* [BRIEF]
Go through the listing beneath this task and return every line that carries the string "rectangle".
+ + + + + + +
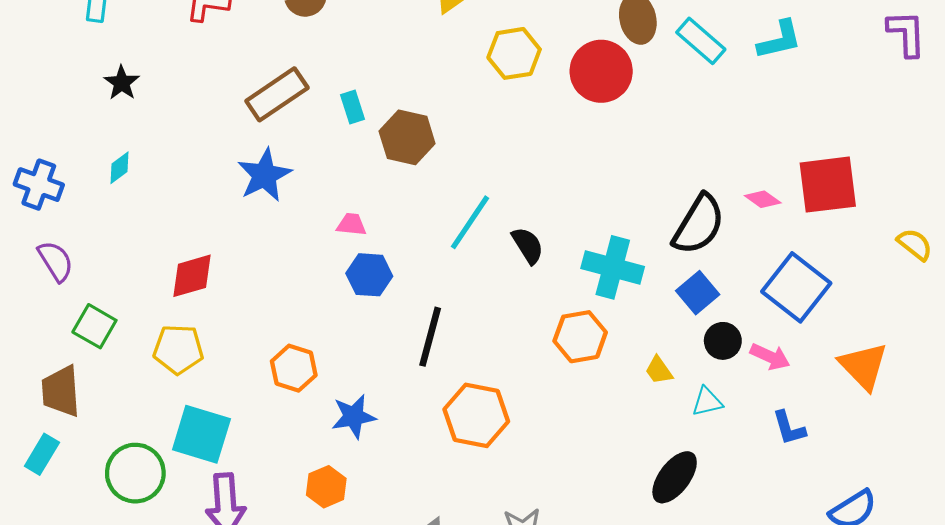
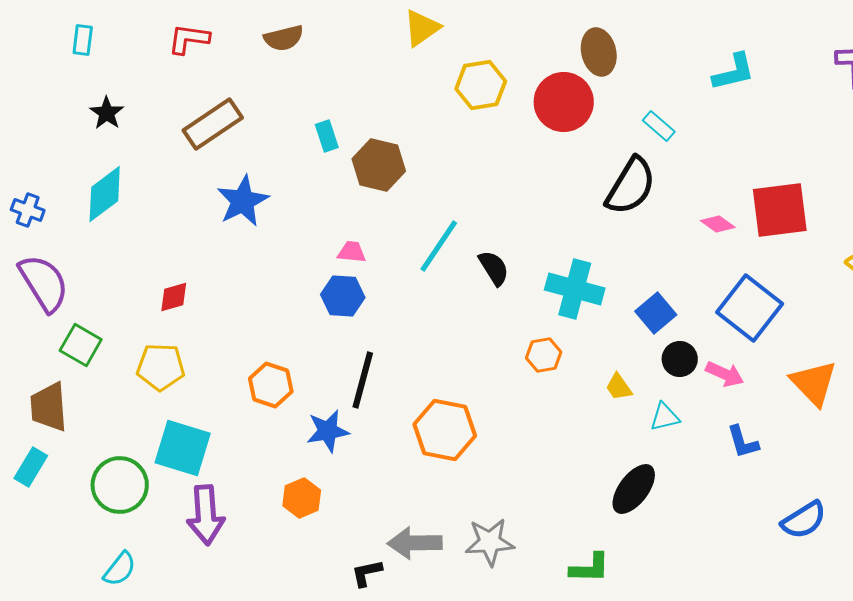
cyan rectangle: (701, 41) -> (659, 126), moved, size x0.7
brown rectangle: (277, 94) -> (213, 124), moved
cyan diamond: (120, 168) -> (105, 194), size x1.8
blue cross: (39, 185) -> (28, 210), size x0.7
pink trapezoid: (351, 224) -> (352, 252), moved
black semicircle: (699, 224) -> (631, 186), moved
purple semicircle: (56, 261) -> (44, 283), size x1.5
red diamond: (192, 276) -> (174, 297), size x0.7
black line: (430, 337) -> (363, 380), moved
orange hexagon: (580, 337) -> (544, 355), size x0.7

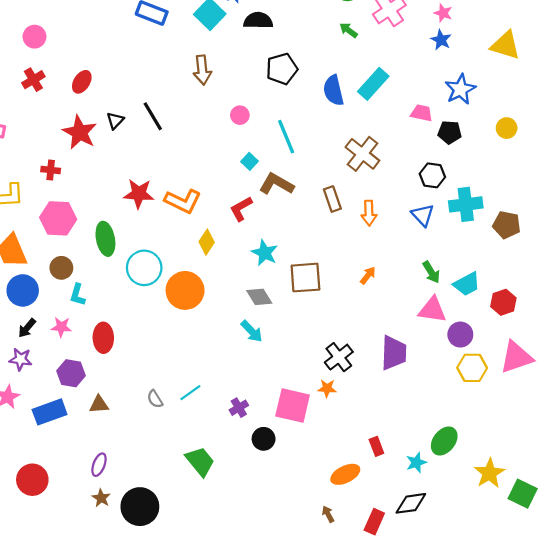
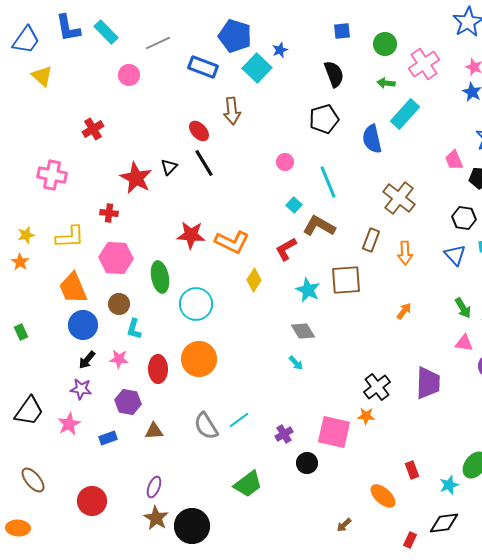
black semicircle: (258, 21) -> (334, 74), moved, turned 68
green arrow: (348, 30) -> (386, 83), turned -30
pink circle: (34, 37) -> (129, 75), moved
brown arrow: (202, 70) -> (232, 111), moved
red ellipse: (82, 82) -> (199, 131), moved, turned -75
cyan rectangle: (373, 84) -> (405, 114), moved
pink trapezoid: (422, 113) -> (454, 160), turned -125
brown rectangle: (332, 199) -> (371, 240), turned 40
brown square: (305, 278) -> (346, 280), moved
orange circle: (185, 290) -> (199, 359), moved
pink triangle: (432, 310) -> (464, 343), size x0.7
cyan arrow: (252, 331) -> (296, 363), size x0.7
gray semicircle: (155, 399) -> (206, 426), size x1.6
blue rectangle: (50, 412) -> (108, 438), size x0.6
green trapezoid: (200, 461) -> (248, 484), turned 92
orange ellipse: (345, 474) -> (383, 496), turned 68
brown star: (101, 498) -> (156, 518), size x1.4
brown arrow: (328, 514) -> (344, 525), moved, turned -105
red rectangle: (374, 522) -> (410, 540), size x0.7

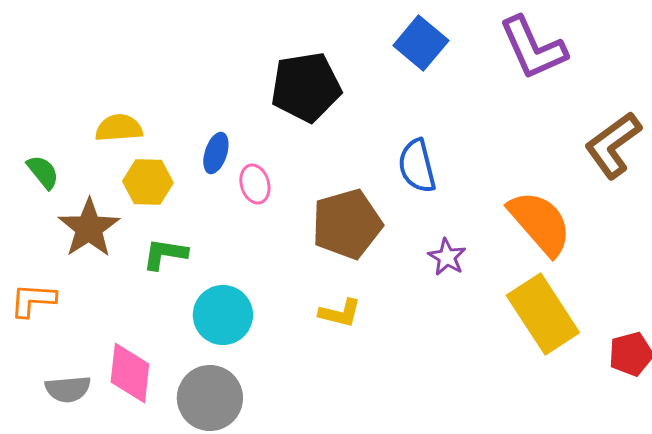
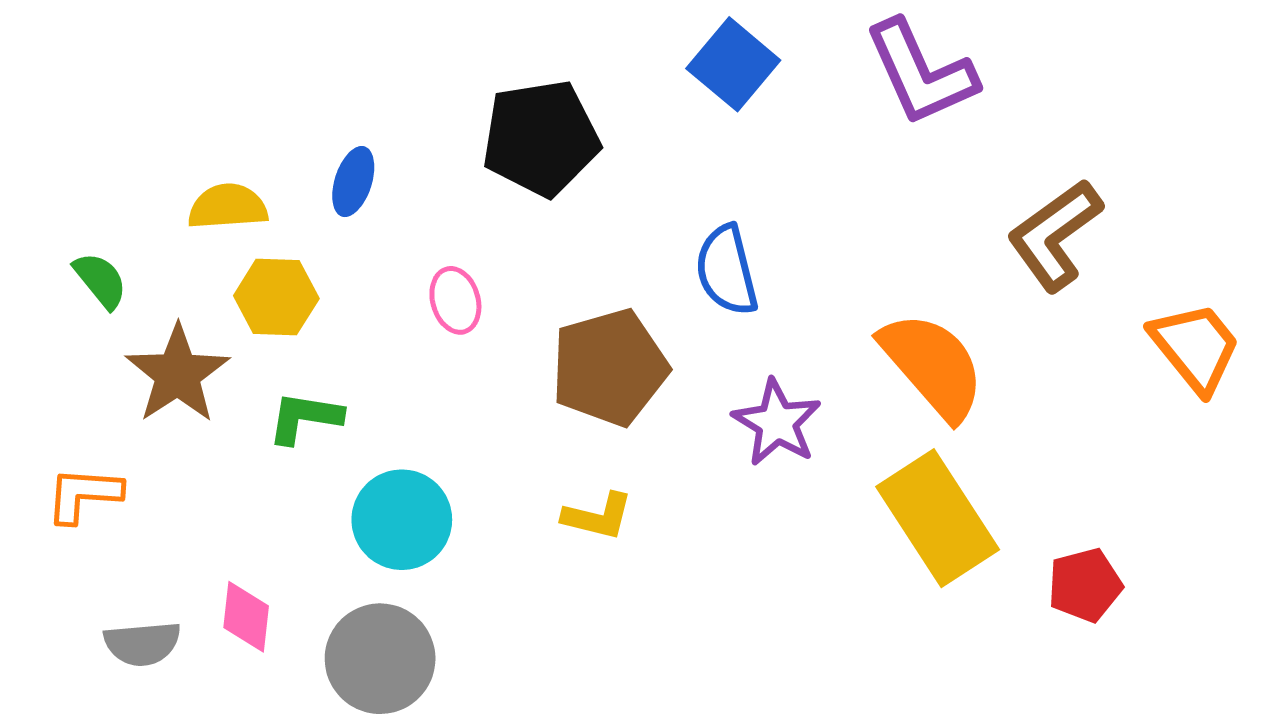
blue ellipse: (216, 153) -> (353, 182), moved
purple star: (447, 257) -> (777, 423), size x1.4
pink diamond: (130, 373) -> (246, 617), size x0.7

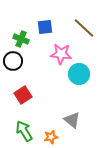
+ + + + + + +
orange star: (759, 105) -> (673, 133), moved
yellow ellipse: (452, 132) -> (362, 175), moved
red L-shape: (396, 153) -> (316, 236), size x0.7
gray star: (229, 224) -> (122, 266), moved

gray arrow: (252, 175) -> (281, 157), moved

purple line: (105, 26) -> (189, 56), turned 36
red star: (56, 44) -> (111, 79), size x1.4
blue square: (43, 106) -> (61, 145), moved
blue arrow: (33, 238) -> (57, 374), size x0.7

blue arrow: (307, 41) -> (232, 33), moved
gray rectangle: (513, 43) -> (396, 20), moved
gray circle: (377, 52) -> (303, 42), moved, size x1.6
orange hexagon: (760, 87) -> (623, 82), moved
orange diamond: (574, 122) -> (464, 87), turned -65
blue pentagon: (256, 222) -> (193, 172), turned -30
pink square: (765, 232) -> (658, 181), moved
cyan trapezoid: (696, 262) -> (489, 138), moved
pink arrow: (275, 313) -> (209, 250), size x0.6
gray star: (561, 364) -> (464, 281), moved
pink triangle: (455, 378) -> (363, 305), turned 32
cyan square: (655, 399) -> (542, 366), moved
+ + + + + + +
* [ANSWER SPACE]
cyan rectangle: (701, 41) -> (659, 126), moved, size x0.7
brown rectangle: (277, 94) -> (213, 124), moved
cyan rectangle: (373, 84) -> (405, 114), moved
brown rectangle: (332, 199) -> (371, 240), turned 40
blue rectangle: (50, 412) -> (108, 438), size x0.6
red rectangle: (374, 522) -> (410, 540), size x0.7
gray rectangle: (513, 43) -> (396, 20), moved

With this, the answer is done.